→ **Prompt**
In the records below, find the line containing "blue_rulukuvek | [426, 269, 559, 401]" and the line containing "relocated | red_kidonazon"; please repeat exactly the lines from one to the other, both included, and nothing more.
Segment Start: Source material
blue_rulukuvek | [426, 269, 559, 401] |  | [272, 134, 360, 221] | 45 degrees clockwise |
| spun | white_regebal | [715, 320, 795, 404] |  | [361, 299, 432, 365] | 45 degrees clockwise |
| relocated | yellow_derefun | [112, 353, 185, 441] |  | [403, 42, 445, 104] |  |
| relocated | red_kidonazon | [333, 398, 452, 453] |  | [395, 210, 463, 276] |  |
Segment End: Source material
Segment Start: Source material
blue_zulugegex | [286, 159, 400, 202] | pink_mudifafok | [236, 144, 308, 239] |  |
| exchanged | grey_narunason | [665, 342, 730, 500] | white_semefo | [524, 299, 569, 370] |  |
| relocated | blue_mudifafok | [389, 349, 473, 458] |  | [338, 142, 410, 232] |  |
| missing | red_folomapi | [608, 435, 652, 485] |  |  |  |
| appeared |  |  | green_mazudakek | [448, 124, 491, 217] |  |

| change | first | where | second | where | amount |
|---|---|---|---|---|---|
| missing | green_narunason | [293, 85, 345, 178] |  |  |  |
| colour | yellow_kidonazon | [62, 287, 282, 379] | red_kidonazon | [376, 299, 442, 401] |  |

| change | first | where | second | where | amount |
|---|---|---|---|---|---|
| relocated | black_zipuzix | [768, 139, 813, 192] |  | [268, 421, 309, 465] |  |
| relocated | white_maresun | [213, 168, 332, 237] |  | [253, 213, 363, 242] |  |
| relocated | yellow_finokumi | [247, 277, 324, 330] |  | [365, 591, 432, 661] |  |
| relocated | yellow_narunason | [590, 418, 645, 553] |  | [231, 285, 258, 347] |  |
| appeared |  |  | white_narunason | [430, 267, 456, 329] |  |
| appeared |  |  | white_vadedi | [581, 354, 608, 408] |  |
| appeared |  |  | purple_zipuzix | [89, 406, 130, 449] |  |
Segment End: Source material
→ **Exercise result**
blue_rulukuvek | [426, 269, 559, 401] |  | [272, 134, 360, 221] | 45 degrees clockwise |
| spun | white_regebal | [715, 320, 795, 404] |  | [361, 299, 432, 365] | 45 degrees clockwise |
| relocated | yellow_derefun | [112, 353, 185, 441] |  | [403, 42, 445, 104] |  |
| relocated | red_kidonazon | [333, 398, 452, 453] |  | [395, 210, 463, 276] |  |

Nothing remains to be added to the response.